*Input*
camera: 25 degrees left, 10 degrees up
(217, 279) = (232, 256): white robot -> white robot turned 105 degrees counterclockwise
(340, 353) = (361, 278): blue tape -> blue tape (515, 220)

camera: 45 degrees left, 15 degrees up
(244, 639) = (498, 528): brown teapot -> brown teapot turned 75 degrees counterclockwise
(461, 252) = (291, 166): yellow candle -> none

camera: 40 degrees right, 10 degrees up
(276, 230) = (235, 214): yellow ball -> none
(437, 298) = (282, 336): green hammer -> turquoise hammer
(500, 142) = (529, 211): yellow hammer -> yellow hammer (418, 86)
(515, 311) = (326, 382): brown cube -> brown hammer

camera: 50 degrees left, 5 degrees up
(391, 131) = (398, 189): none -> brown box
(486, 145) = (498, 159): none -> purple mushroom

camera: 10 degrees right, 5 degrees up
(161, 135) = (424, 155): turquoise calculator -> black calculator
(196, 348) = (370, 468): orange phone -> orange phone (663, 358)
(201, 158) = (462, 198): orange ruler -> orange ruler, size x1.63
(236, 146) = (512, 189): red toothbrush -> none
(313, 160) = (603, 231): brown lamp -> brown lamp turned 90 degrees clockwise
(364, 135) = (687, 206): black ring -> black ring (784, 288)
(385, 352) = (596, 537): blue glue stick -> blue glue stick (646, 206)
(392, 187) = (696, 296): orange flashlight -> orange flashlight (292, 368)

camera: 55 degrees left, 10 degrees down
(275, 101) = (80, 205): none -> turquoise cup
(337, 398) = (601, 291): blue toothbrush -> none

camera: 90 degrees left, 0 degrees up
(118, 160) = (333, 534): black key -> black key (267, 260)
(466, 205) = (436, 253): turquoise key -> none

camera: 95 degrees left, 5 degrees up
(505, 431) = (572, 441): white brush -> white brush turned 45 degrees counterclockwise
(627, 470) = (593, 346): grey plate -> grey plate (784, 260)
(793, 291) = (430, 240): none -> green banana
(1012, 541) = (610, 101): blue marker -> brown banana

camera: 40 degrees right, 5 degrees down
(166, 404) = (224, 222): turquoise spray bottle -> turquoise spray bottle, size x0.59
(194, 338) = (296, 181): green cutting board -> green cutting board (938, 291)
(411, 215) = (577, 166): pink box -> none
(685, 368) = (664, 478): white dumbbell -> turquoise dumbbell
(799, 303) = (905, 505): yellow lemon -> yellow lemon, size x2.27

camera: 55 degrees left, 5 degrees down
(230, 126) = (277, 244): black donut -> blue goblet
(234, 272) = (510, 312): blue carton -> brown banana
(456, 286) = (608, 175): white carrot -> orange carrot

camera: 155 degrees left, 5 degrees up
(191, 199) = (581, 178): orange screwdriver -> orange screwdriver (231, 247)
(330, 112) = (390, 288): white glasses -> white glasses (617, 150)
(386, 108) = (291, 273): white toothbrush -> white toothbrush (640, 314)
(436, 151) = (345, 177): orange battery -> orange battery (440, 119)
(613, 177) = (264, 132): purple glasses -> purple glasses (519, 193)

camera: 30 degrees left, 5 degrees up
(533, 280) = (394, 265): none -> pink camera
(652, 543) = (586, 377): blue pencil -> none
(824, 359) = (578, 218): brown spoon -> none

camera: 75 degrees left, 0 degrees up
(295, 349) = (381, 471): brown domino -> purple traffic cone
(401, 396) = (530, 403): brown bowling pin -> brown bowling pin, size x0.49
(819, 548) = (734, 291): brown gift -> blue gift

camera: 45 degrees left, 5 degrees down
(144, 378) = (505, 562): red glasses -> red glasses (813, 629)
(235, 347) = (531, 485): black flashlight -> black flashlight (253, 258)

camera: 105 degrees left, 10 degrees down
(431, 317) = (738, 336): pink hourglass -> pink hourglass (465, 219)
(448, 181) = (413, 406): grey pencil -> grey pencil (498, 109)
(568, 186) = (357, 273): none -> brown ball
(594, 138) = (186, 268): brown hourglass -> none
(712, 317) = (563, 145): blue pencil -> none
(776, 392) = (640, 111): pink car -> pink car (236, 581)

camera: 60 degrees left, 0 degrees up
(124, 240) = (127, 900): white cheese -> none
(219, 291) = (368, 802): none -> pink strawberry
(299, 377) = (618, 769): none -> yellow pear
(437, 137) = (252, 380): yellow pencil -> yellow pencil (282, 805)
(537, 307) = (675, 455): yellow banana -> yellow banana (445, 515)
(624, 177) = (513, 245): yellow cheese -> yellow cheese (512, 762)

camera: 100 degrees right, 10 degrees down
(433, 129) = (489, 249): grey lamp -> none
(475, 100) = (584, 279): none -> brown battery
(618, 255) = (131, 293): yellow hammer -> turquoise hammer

*How to complete this task*
Whatever else the listing above holds, retype exactly only the lines from the one containing "camera: 95 degrees left, 5 degrees up" to the one containing "(431, 317) = (738, 336): pink", both ends kept.

*Solution for this task*
camera: 95 degrees left, 5 degrees up
(505, 431) = (572, 441): white brush -> white brush turned 45 degrees counterclockwise
(627, 470) = (593, 346): grey plate -> grey plate (784, 260)
(793, 291) = (430, 240): none -> green banana
(1012, 541) = (610, 101): blue marker -> brown banana

camera: 40 degrees right, 5 degrees down
(166, 404) = (224, 222): turquoise spray bottle -> turquoise spray bottle, size x0.59
(194, 338) = (296, 181): green cutting board -> green cutting board (938, 291)
(411, 215) = (577, 166): pink box -> none
(685, 368) = (664, 478): white dumbbell -> turquoise dumbbell
(799, 303) = (905, 505): yellow lemon -> yellow lemon, size x2.27

camera: 55 degrees left, 5 degrees down
(230, 126) = (277, 244): black donut -> blue goblet
(234, 272) = (510, 312): blue carton -> brown banana
(456, 286) = (608, 175): white carrot -> orange carrot

camera: 155 degrees left, 5 degrees up
(191, 199) = (581, 178): orange screwdriver -> orange screwdriver (231, 247)
(330, 112) = (390, 288): white glasses -> white glasses (617, 150)
(386, 108) = (291, 273): white toothbrush -> white toothbrush (640, 314)
(436, 151) = (345, 177): orange battery -> orange battery (440, 119)
(613, 177) = (264, 132): purple glasses -> purple glasses (519, 193)

camera: 30 degrees left, 5 degrees up
(533, 280) = (394, 265): none -> pink camera
(652, 543) = (586, 377): blue pencil -> none
(824, 359) = (578, 218): brown spoon -> none

camera: 75 degrees left, 0 degrees up
(295, 349) = (381, 471): brown domino -> purple traffic cone
(401, 396) = (530, 403): brown bowling pin -> brown bowling pin, size x0.49
(819, 548) = (734, 291): brown gift -> blue gift

camera: 45 degrees left, 5 degrees down
(144, 378) = (505, 562): red glasses -> red glasses (813, 629)
(235, 347) = (531, 485): black flashlight -> black flashlight (253, 258)

camera: 105 degrees left, 10 degrees down
(431, 317) = (738, 336): pink hourglass -> pink hourglass (465, 219)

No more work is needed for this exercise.